[WORK TASK] Determine the number of lines in the following entries that hold the word "none". Give only that number.

[STUDY MATERIAL]
_ _ _ _ _
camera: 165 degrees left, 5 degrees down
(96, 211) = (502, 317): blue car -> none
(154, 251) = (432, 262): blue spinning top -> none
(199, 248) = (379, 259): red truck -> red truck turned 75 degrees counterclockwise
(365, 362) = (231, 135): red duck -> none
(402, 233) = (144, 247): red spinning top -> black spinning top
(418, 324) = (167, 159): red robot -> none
_ _ _ _ _
[RESPONSE TO THE TASK] 4